* _Problem to solve_
Pick out each line of the material that contains the word "gray", and copy those lines.

[Collected data entries]
▽

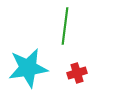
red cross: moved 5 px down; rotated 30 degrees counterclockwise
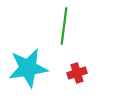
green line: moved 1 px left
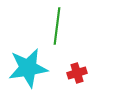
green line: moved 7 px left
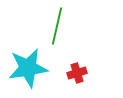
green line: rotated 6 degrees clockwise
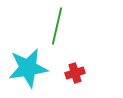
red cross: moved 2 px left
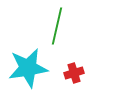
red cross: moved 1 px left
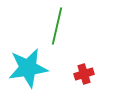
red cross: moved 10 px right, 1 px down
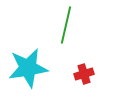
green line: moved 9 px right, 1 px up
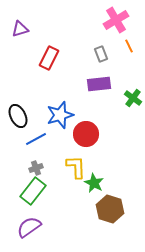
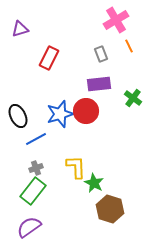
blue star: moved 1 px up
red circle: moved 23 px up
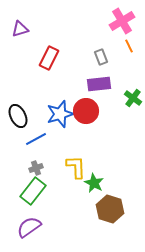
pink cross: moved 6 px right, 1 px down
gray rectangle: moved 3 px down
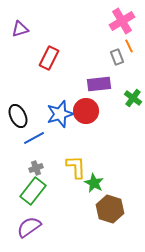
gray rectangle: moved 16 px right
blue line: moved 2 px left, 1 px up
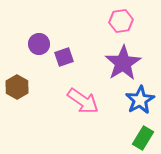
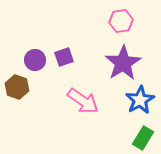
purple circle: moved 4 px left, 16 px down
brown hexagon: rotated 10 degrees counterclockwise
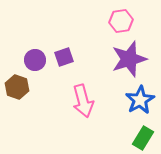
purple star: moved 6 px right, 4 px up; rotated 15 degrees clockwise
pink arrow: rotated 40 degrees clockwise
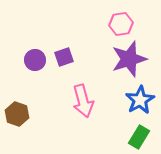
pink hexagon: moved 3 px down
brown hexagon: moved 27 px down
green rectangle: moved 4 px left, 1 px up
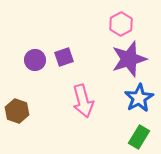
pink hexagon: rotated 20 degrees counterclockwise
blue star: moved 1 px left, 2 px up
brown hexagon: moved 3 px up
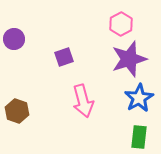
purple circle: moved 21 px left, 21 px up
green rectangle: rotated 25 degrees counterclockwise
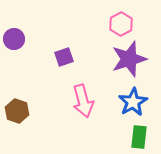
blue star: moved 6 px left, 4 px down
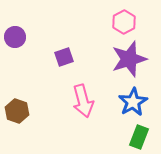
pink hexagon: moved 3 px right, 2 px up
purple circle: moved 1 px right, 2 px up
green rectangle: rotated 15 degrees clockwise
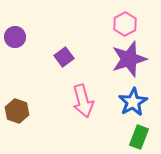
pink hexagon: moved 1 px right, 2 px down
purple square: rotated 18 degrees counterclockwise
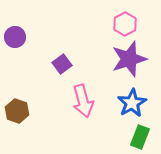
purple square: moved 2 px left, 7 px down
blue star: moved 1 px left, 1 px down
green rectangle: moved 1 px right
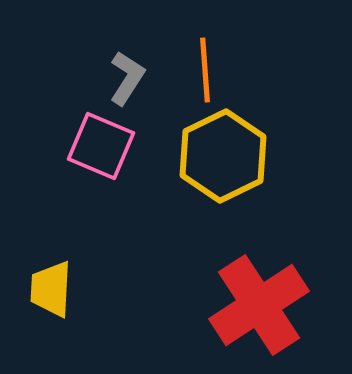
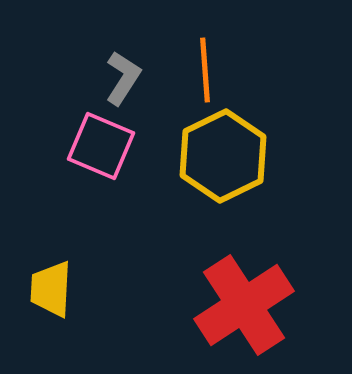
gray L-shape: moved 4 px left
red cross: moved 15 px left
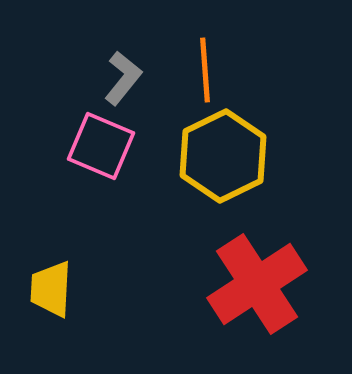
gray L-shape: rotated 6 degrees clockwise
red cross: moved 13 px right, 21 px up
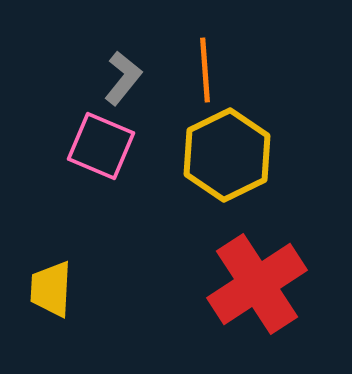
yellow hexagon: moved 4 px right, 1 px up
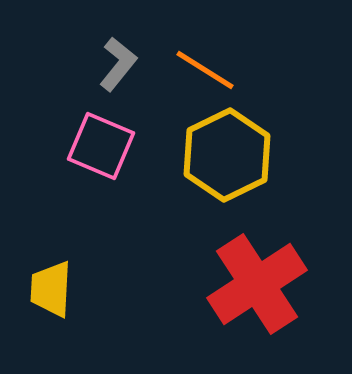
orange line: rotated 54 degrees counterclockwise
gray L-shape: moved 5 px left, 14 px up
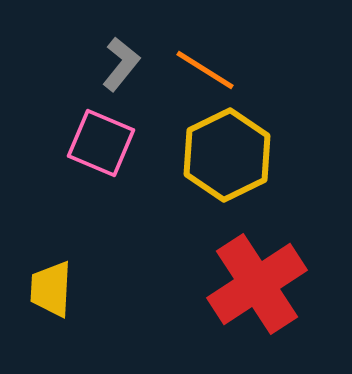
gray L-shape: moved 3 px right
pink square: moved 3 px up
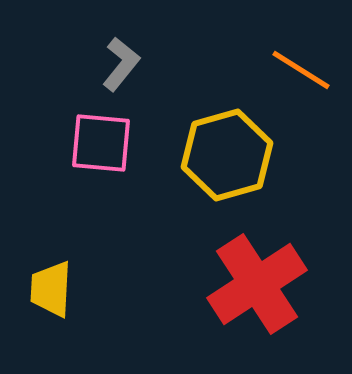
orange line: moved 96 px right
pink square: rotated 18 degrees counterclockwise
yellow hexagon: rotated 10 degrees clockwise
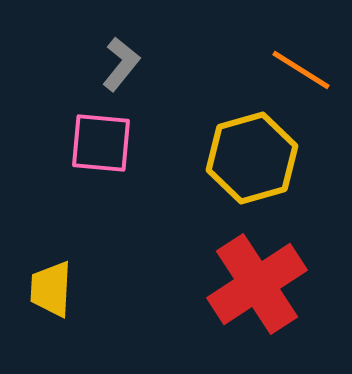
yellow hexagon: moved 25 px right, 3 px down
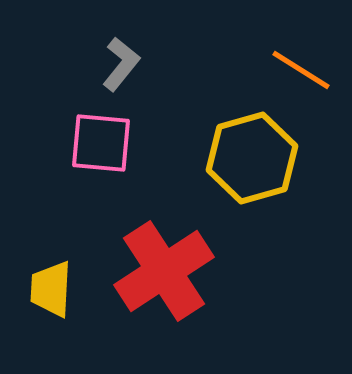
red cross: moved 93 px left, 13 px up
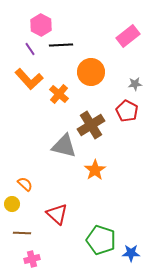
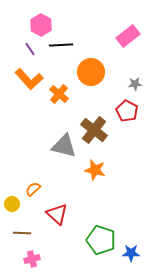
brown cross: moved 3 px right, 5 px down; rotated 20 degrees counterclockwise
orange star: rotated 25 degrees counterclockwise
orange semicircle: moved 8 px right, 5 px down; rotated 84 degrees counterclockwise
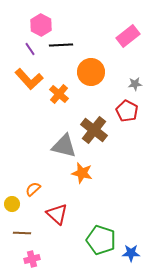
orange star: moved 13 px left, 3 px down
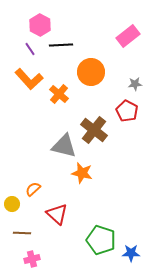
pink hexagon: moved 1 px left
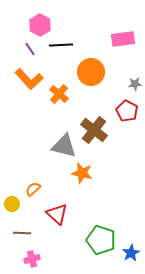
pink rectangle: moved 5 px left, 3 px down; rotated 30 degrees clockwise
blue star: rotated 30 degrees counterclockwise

△

* _Output for this exercise_
gray rectangle: moved 3 px down
gray rectangle: moved 16 px right
gray L-shape: moved 4 px left
gray L-shape: rotated 6 degrees clockwise
gray L-shape: moved 5 px left, 14 px up
gray L-shape: moved 3 px right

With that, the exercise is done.